##### Provided data
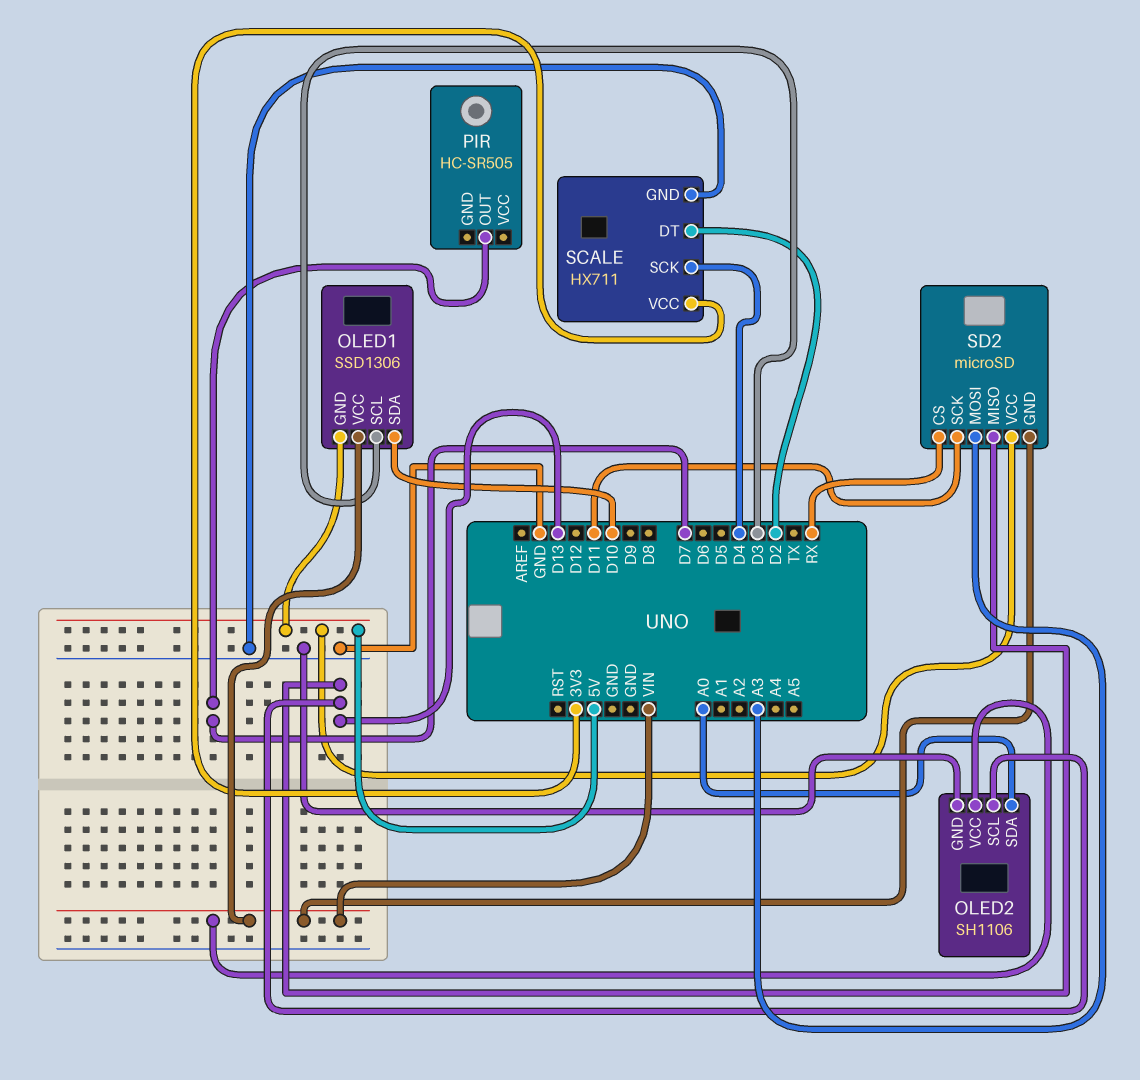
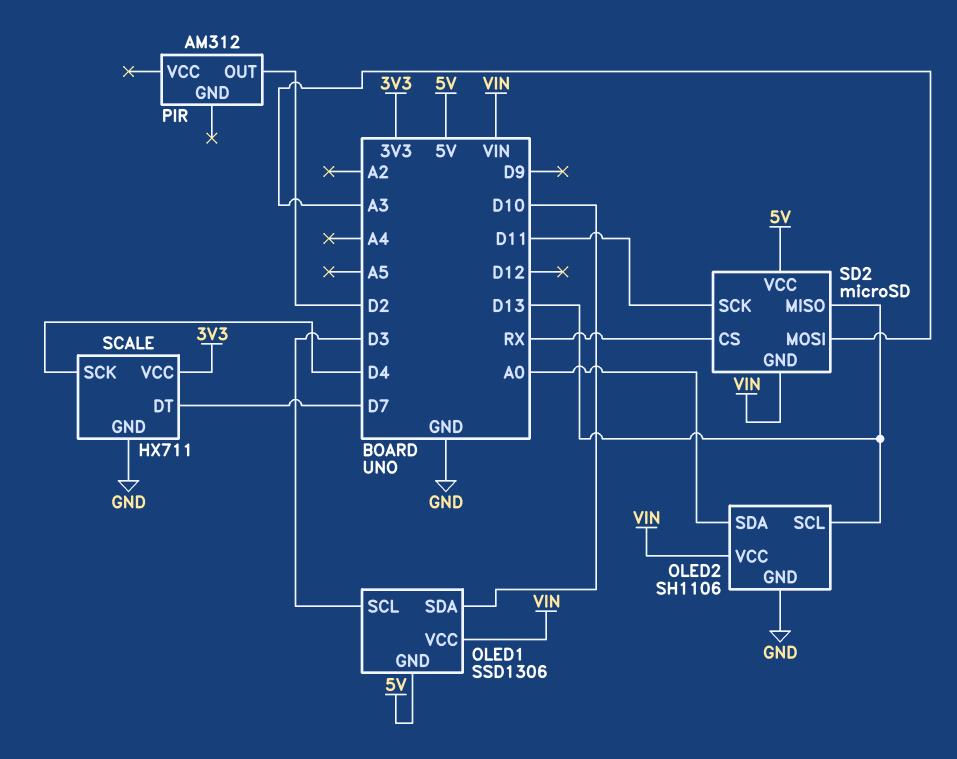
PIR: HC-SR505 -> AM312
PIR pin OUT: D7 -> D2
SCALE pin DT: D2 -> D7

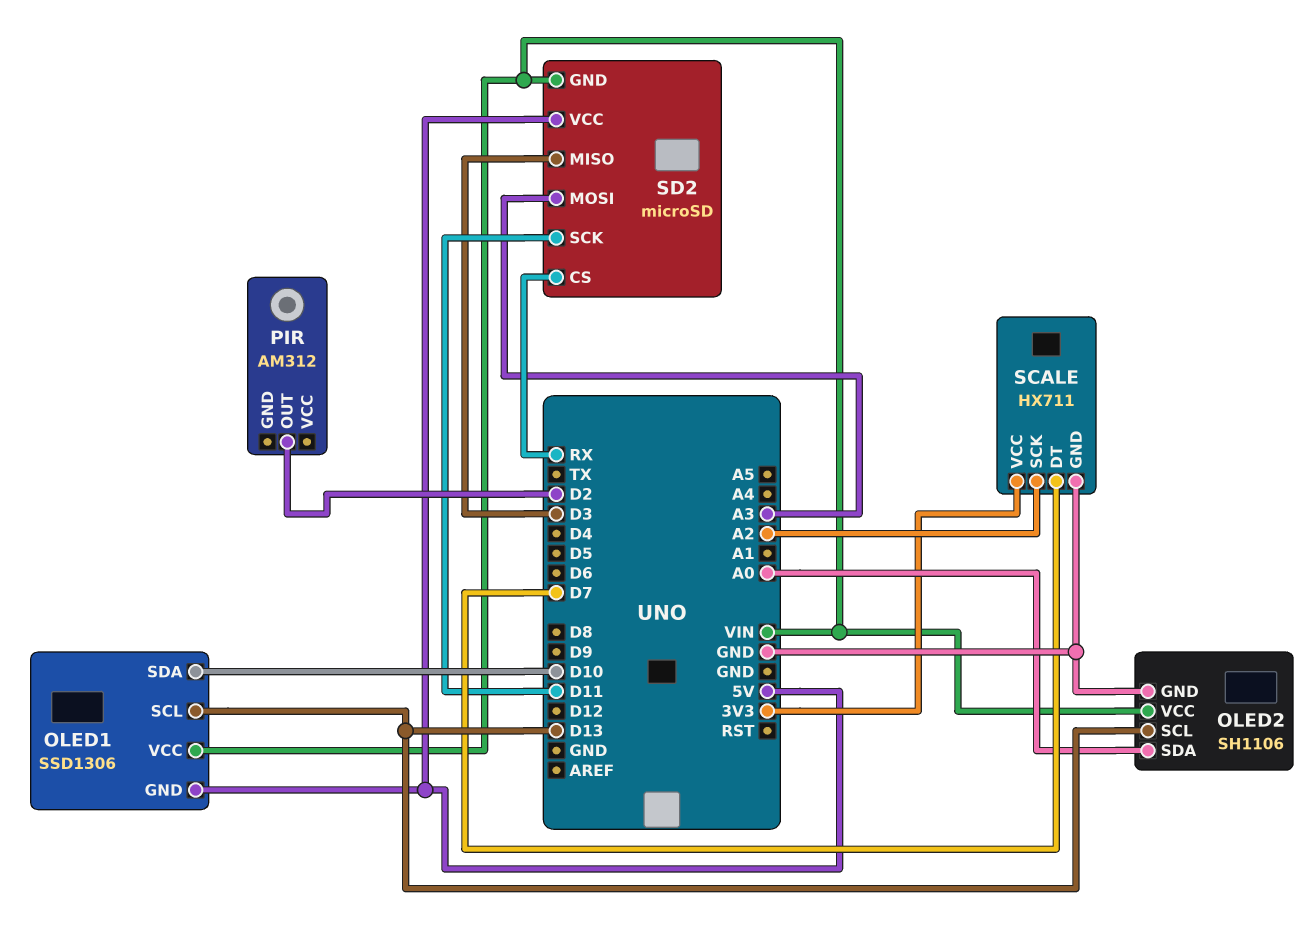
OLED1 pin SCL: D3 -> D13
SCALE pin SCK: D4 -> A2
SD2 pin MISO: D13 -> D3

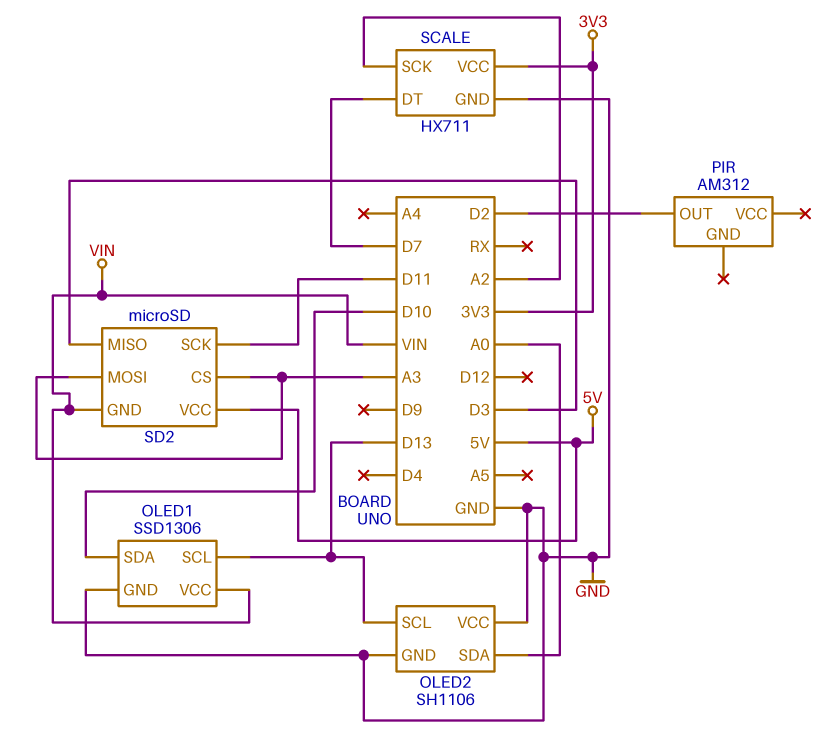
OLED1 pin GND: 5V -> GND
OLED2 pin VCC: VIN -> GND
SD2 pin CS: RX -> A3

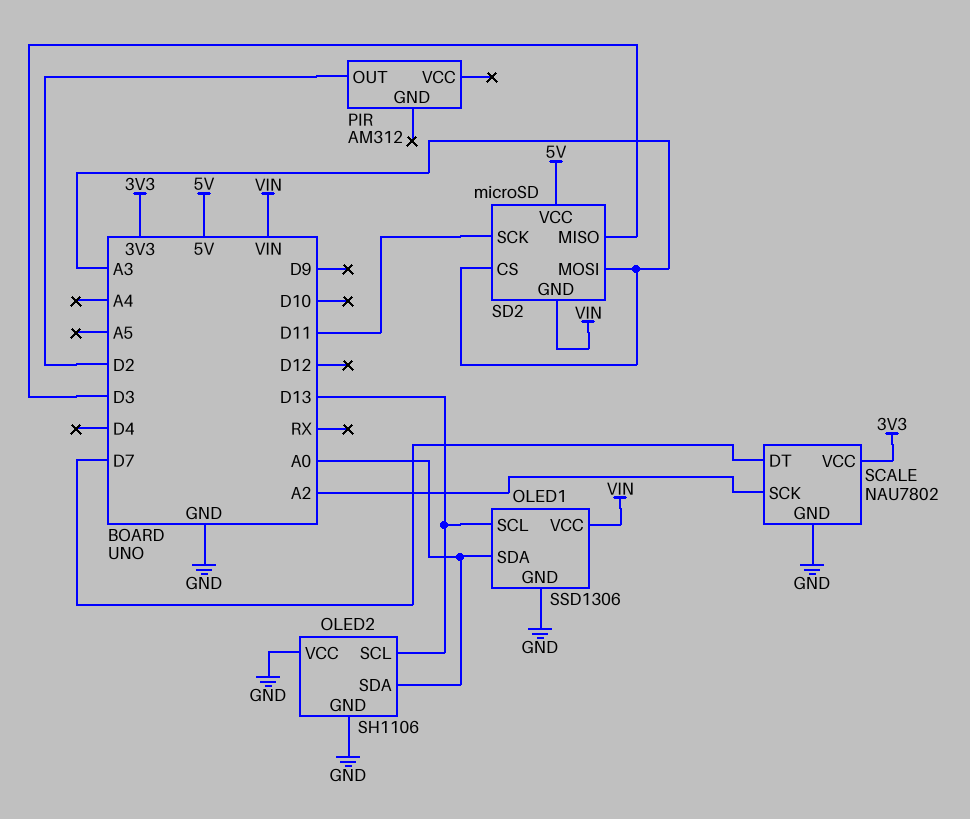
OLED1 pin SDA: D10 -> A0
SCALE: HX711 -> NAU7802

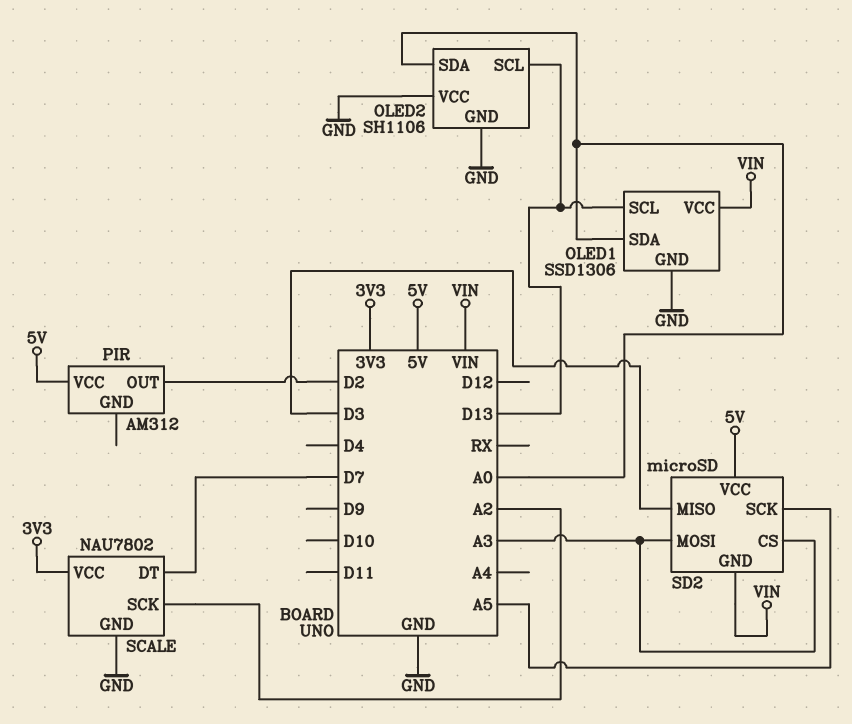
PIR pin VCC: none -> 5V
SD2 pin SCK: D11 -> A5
##########
# Assignment
Starting at the line containing "SCALE pin DT: D2 -> D7", output every remaining line of the records above exactly, the last one included. Nothing else belongs in the output, and no pictures either.

# The completed task
SCALE pin DT: D2 -> D7

OLED1 pin SCL: D3 -> D13
SCALE pin SCK: D4 -> A2
SD2 pin MISO: D13 -> D3

OLED1 pin GND: 5V -> GND
OLED2 pin VCC: VIN -> GND
SD2 pin CS: RX -> A3

OLED1 pin SDA: D10 -> A0
SCALE: HX711 -> NAU7802

PIR pin VCC: none -> 5V
SD2 pin SCK: D11 -> A5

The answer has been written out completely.